(Provided material)
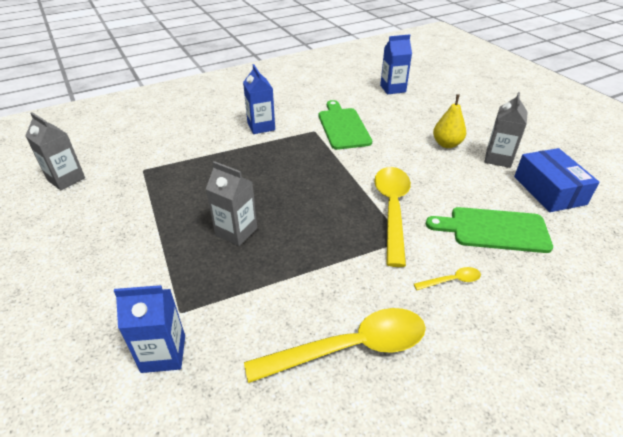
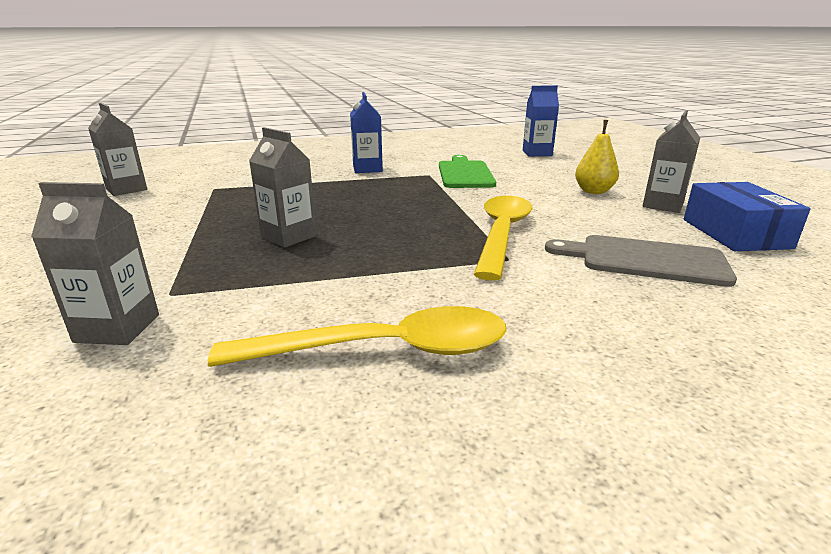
camera: 10 degrees right, 15 degrees down
blue carton [114,285,185,373] -> grey carton [31,182,159,345]
yellow spoon [414,267,481,290] -> none
green cutting board [426,207,553,253] -> grey cutting board [545,235,737,287]

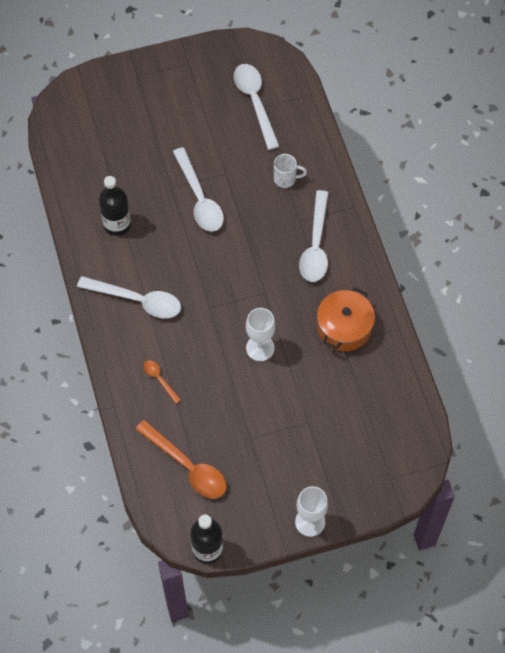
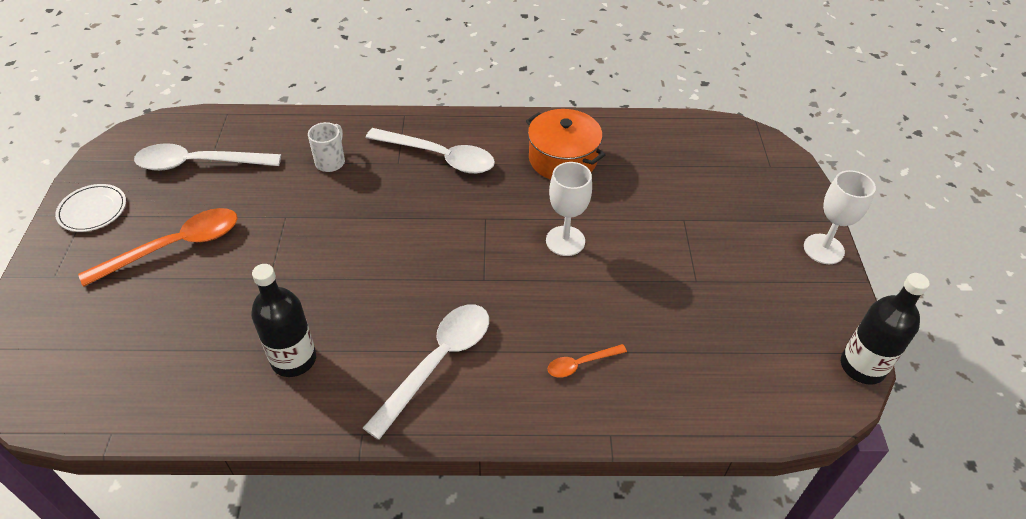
camera: 75 degrees left, 15 degrees down
orange spoon [135,420,227,499] -> orange spoon moved to [78,208,238,287]
white spoon [173,147,224,232] -> none
none -> white plate [55,184,126,232]

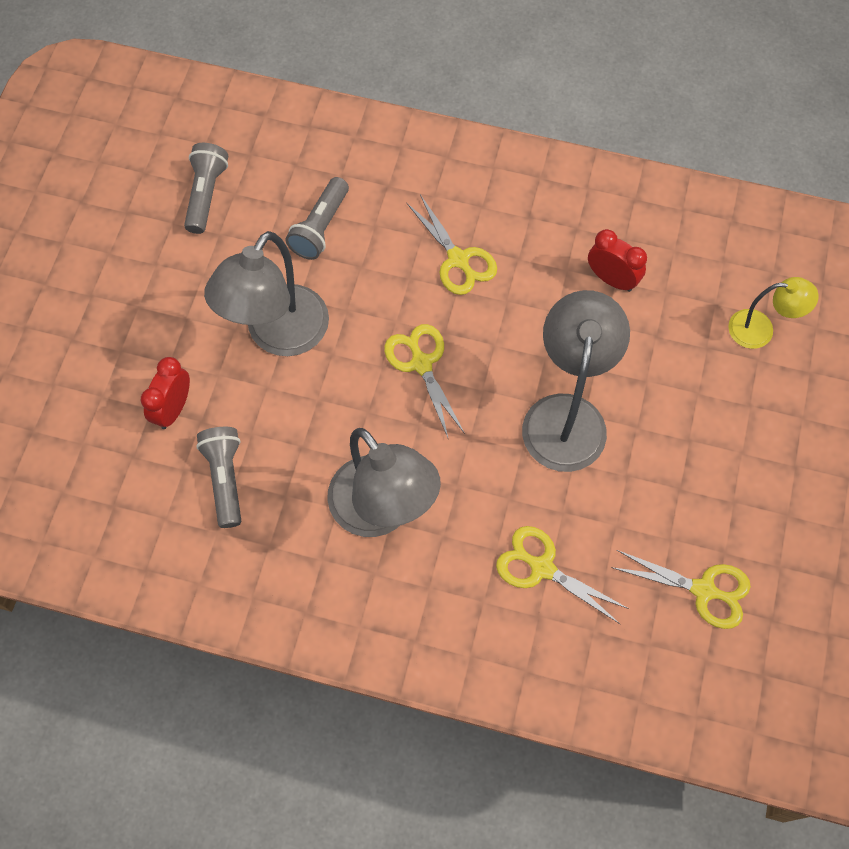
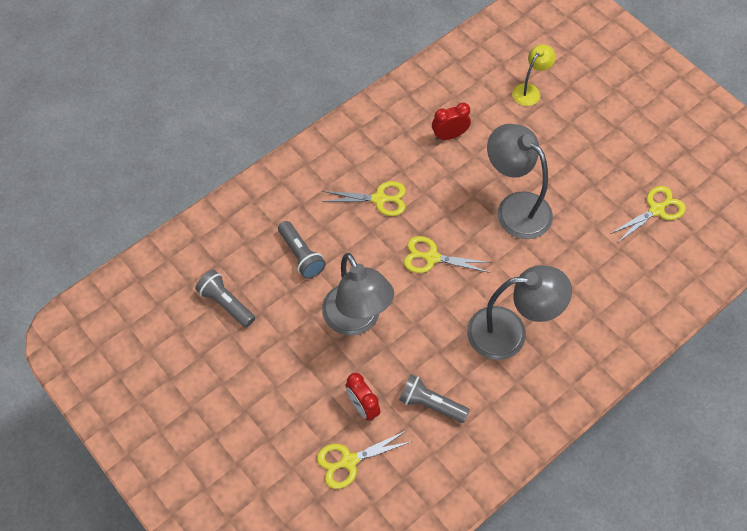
camera: 55 degrees left, 5 degrees down
yellow scissors [496,526,629,624] -> yellow scissors moved to [317,430,411,489]

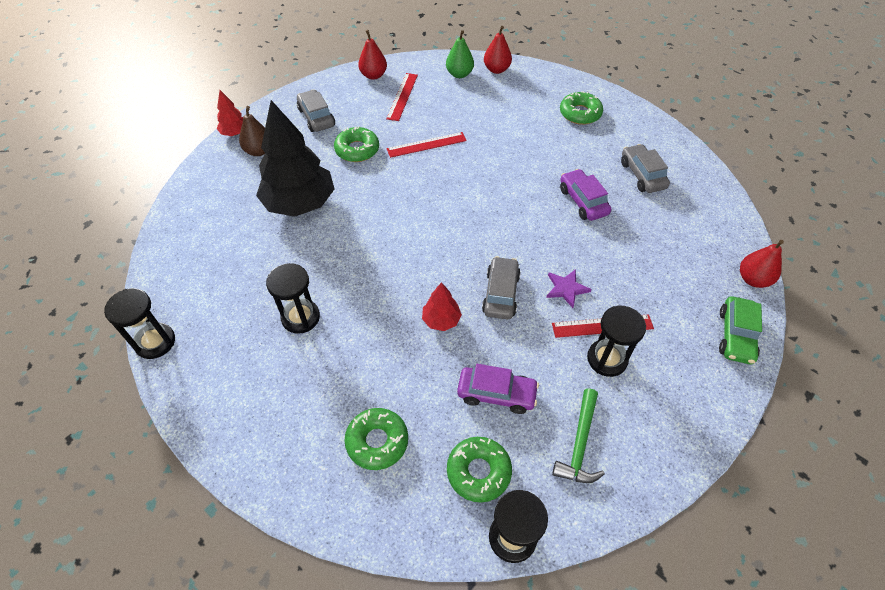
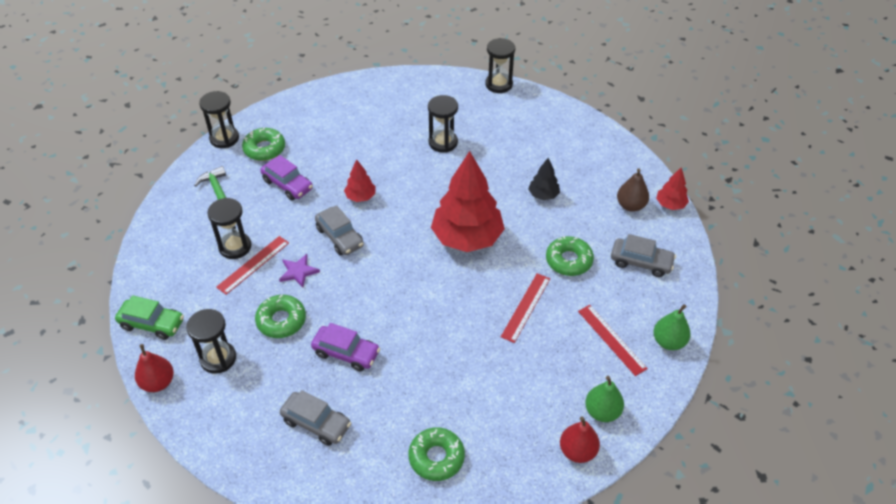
camera: 135 degrees right, 5 degrees down
black tree [256,100,335,217] -> black tree [528,158,560,200], size x0.46
green donut [344,408,408,470] -> green donut moved to [255,295,306,338]
red pear [358,30,387,80] -> green pear [654,304,690,350]
purple car [457,364,539,414] -> purple car turned 105 degrees counterclockwise [260,155,313,200]
green car [719,296,762,364] -> green car turned 135 degrees clockwise [115,295,184,340]
none -> black hourglass [186,309,236,374]
none -> red tree [431,151,505,252]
(End Provided material)
What you should do: Read the data above and pull out each line that holds the string "none".

Written answer:
yellow spoon [414,267,481,290] -> none
white spoon [173,147,224,232] -> none
none -> white plate [55,184,126,232]
none -> black hourglass [186,309,236,374]
none -> red tree [431,151,505,252]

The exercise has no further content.